### The problem
Retyping the records exactly, down to the last line, is the whole job.

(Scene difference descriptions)
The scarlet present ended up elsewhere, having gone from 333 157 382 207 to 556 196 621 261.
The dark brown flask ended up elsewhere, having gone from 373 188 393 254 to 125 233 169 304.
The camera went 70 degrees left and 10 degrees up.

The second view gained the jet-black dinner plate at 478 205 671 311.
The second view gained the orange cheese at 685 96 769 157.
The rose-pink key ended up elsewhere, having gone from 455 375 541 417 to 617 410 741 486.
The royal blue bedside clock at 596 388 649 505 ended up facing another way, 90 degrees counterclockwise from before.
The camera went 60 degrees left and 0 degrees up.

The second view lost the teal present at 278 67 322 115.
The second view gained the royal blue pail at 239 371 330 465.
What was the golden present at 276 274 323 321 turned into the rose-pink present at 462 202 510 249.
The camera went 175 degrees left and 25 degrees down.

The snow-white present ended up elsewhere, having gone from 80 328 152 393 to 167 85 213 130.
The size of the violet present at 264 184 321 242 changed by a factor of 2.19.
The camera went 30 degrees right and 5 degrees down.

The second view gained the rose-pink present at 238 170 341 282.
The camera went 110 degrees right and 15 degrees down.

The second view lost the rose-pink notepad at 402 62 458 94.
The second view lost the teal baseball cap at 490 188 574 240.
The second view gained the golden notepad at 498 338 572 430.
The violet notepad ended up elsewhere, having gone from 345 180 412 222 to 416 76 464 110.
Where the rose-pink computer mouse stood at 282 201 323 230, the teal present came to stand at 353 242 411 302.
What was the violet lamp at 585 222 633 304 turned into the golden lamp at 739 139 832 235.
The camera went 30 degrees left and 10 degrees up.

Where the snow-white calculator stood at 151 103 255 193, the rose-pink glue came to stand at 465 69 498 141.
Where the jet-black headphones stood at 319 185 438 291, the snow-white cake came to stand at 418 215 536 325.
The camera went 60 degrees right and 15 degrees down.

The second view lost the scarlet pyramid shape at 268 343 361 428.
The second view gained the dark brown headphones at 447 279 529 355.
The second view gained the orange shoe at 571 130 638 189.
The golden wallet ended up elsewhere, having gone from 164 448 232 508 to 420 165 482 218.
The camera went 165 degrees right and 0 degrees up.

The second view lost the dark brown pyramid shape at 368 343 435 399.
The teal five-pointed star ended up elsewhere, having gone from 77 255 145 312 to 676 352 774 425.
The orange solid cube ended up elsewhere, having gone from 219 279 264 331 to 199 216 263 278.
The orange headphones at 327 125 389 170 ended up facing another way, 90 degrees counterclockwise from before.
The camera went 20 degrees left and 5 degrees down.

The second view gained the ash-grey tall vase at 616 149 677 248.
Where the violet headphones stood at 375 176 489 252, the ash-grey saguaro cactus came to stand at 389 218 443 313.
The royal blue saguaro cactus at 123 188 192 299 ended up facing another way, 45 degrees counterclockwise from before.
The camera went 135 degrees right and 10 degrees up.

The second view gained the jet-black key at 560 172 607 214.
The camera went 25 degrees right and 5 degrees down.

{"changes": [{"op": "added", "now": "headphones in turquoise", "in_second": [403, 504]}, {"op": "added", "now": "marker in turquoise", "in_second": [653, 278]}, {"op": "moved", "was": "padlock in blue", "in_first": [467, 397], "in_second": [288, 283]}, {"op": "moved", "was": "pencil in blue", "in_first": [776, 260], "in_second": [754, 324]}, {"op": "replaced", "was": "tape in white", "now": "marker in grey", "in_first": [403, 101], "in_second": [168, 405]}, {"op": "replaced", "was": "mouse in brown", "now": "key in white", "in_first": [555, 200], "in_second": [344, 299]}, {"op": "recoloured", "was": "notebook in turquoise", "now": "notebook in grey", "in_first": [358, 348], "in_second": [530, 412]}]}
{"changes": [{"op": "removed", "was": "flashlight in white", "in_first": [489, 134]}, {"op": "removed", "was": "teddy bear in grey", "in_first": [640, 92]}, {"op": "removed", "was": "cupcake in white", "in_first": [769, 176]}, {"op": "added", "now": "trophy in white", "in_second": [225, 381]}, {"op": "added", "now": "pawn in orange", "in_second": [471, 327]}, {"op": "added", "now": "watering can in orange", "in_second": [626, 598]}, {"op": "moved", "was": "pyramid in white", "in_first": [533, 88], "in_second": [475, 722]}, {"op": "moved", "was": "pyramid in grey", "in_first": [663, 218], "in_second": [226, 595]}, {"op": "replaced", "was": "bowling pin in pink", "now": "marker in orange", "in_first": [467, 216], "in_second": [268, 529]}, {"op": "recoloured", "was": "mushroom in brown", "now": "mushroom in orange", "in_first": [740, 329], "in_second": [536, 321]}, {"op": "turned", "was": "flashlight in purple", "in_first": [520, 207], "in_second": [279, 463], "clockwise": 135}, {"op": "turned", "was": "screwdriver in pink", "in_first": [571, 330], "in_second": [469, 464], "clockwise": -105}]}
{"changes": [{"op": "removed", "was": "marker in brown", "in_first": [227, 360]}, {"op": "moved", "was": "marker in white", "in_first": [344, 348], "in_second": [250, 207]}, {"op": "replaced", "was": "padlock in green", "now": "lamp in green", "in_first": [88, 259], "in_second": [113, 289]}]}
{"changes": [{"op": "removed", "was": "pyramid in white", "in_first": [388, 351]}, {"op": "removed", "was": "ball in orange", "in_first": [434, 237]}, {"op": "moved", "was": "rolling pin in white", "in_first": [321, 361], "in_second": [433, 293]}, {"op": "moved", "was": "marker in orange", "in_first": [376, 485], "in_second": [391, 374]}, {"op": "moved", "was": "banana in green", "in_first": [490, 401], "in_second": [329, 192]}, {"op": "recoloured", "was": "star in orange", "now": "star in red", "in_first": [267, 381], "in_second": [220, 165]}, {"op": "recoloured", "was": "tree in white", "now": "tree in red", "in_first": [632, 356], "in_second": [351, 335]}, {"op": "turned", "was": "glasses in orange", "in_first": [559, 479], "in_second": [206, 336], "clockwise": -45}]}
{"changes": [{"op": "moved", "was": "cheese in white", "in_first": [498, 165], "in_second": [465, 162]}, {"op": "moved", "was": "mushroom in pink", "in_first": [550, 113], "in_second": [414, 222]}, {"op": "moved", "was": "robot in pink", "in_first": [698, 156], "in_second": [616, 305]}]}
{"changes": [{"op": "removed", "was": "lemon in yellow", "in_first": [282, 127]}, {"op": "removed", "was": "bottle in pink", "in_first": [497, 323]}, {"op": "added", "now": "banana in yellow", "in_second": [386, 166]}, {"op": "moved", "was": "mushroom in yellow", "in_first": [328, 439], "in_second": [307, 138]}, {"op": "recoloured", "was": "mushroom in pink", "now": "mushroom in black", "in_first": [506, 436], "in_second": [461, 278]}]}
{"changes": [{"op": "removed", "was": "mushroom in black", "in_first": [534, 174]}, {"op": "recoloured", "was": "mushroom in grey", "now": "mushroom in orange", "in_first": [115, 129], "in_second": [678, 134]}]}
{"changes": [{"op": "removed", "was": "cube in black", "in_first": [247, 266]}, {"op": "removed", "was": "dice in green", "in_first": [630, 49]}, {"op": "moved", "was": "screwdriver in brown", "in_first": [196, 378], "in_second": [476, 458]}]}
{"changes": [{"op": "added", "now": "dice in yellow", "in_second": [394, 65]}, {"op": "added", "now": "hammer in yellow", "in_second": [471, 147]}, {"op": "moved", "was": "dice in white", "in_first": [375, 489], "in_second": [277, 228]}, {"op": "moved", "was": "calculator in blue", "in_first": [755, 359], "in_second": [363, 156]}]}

### Completed exercise
The scarlet present ended up elsewhere, having gone from 333 157 382 207 to 556 196 621 261.
The dark brown flask ended up elsewhere, having gone from 373 188 393 254 to 125 233 169 304.
The camera went 70 degrees left and 10 degrees up.

The second view gained the jet-black dinner plate at 478 205 671 311.
The second view gained the orange cheese at 685 96 769 157.
The rose-pink key ended up elsewhere, having gone from 455 375 541 417 to 617 410 741 486.
The royal blue bedside clock at 596 388 649 505 ended up facing another way, 90 degrees counterclockwise from before.
The camera went 60 degrees left and 0 degrees up.

The second view lost the teal present at 278 67 322 115.
The second view gained the royal blue pail at 239 371 330 465.
What was the golden present at 276 274 323 321 turned into the rose-pink present at 462 202 510 249.
The camera went 175 degrees left and 25 degrees down.

The snow-white present ended up elsewhere, having gone from 80 328 152 393 to 167 85 213 130.
The size of the violet present at 264 184 321 242 changed by a factor of 2.19.
The camera went 30 degrees right and 5 degrees down.

The second view gained the rose-pink present at 238 170 341 282.
The camera went 110 degrees right and 15 degrees down.

The second view lost the rose-pink notepad at 402 62 458 94.
The second view lost the teal baseball cap at 490 188 574 240.
The second view gained the golden notepad at 498 338 572 430.
The violet notepad ended up elsewhere, having gone from 345 180 412 222 to 416 76 464 110.
Where the rose-pink computer mouse stood at 282 201 323 230, the teal present came to stand at 353 242 411 302.
What was the violet lamp at 585 222 633 304 turned into the golden lamp at 739 139 832 235.
The camera went 30 degrees left and 10 degrees up.

Where the snow-white calculator stood at 151 103 255 193, the rose-pink glue came to stand at 465 69 498 141.
Where the jet-black headphones stood at 319 185 438 291, the snow-white cake came to stand at 418 215 536 325.
The camera went 60 degrees right and 15 degrees down.

The second view lost the scarlet pyramid shape at 268 343 361 428.
The second view gained the dark brown headphones at 447 279 529 355.
The second view gained the orange shoe at 571 130 638 189.
The golden wallet ended up elsewhere, having gone from 164 448 232 508 to 420 165 482 218.
The camera went 165 degrees right and 0 degrees up.

The second view lost the dark brown pyramid shape at 368 343 435 399.
The teal five-pointed star ended up elsewhere, having gone from 77 255 145 312 to 676 352 774 425.
The orange solid cube ended up elsewhere, having gone from 219 279 264 331 to 199 216 263 278.
The orange headphones at 327 125 389 170 ended up facing another way, 90 degrees counterclockwise from before.
The camera went 20 degrees left and 5 degrees down.

The second view gained the ash-grey tall vase at 616 149 677 248.
Where the violet headphones stood at 375 176 489 252, the ash-grey saguaro cactus came to stand at 389 218 443 313.
The royal blue saguaro cactus at 123 188 192 299 ended up facing another way, 45 degrees counterclockwise from before.
The camera went 135 degrees right and 10 degrees up.

The second view gained the jet-black key at 560 172 607 214.
The camera went 25 degrees right and 5 degrees down.

{"changes": [{"op": "added", "now": "headphones in turquoise", "in_second": [403, 504]}, {"op": "added", "now": "marker in turquoise", "in_second": [653, 278]}, {"op": "moved", "was": "padlock in blue", "in_first": [467, 397], "in_second": [288, 283]}, {"op": "moved", "was": "pencil in blue", "in_first": [776, 260], "in_second": [754, 324]}, {"op": "replaced", "was": "tape in white", "now": "marker in grey", "in_first": [403, 101], "in_second": [168, 405]}, {"op": "replaced", "was": "mouse in brown", "now": "key in white", "in_first": [555, 200], "in_second": [344, 299]}, {"op": "recoloured", "was": "notebook in turquoise", "now": "notebook in grey", "in_first": [358, 348], "in_second": [530, 412]}]}
{"changes": [{"op": "removed", "was": "flashlight in white", "in_first": [489, 134]}, {"op": "removed", "was": "teddy bear in grey", "in_first": [640, 92]}, {"op": "removed", "was": "cupcake in white", "in_first": [769, 176]}, {"op": "added", "now": "trophy in white", "in_second": [225, 381]}, {"op": "added", "now": "pawn in orange", "in_second": [471, 327]}, {"op": "added", "now": "watering can in orange", "in_second": [626, 598]}, {"op": "moved", "was": "pyramid in white", "in_first": [533, 88], "in_second": [475, 722]}, {"op": "moved", "was": "pyramid in grey", "in_first": [663, 218], "in_second": [226, 595]}, {"op": "replaced", "was": "bowling pin in pink", "now": "marker in orange", "in_first": [467, 216], "in_second": [268, 529]}, {"op": "recoloured", "was": "mushroom in brown", "now": "mushroom in orange", "in_first": [740, 329], "in_second": [536, 321]}, {"op": "turned", "was": "flashlight in purple", "in_first": [520, 207], "in_second": [279, 463], "clockwise": 135}, {"op": "turned", "was": "screwdriver in pink", "in_first": [571, 330], "in_second": [469, 464], "clockwise": -105}]}
{"changes": [{"op": "removed", "was": "marker in brown", "in_first": [227, 360]}, {"op": "moved", "was": "marker in white", "in_first": [344, 348], "in_second": [250, 207]}, {"op": "replaced", "was": "padlock in green", "now": "lamp in green", "in_first": [88, 259], "in_second": [113, 289]}]}
{"changes": [{"op": "removed", "was": "pyramid in white", "in_first": [388, 351]}, {"op": "removed", "was": "ball in orange", "in_first": [434, 237]}, {"op": "moved", "was": "rolling pin in white", "in_first": [321, 361], "in_second": [433, 293]}, {"op": "moved", "was": "marker in orange", "in_first": [376, 485], "in_second": [391, 374]}, {"op": "moved", "was": "banana in green", "in_first": [490, 401], "in_second": [329, 192]}, {"op": "recoloured", "was": "star in orange", "now": "star in red", "in_first": [267, 381], "in_second": [220, 165]}, {"op": "recoloured", "was": "tree in white", "now": "tree in red", "in_first": [632, 356], "in_second": [351, 335]}, {"op": "turned", "was": "glasses in orange", "in_first": [559, 479], "in_second": [206, 336], "clockwise": -45}]}
{"changes": [{"op": "moved", "was": "cheese in white", "in_first": [498, 165], "in_second": [465, 162]}, {"op": "moved", "was": "mushroom in pink", "in_first": [550, 113], "in_second": [414, 222]}, {"op": "moved", "was": "robot in pink", "in_first": [698, 156], "in_second": [616, 305]}]}
{"changes": [{"op": "removed", "was": "lemon in yellow", "in_first": [282, 127]}, {"op": "removed", "was": "bottle in pink", "in_first": [497, 323]}, {"op": "added", "now": "banana in yellow", "in_second": [386, 166]}, {"op": "moved", "was": "mushroom in yellow", "in_first": [328, 439], "in_second": [307, 138]}, {"op": "recoloured", "was": "mushroom in pink", "now": "mushroom in black", "in_first": [506, 436], "in_second": [461, 278]}]}
{"changes": [{"op": "removed", "was": "mushroom in black", "in_first": [534, 174]}, {"op": "recoloured", "was": "mushroom in grey", "now": "mushroom in orange", "in_first": [115, 129], "in_second": [678, 134]}]}
{"changes": [{"op": "removed", "was": "cube in black", "in_first": [247, 266]}, {"op": "removed", "was": "dice in green", "in_first": [630, 49]}, {"op": "moved", "was": "screwdriver in brown", "in_first": [196, 378], "in_second": [476, 458]}]}
{"changes": [{"op": "added", "now": "dice in yellow", "in_second": [394, 65]}, {"op": "added", "now": "hammer in yellow", "in_second": [471, 147]}, {"op": "moved", "was": "dice in white", "in_first": [375, 489], "in_second": [277, 228]}, {"op": "moved", "was": "calculator in blue", "in_first": [755, 359], "in_second": [363, 156]}]}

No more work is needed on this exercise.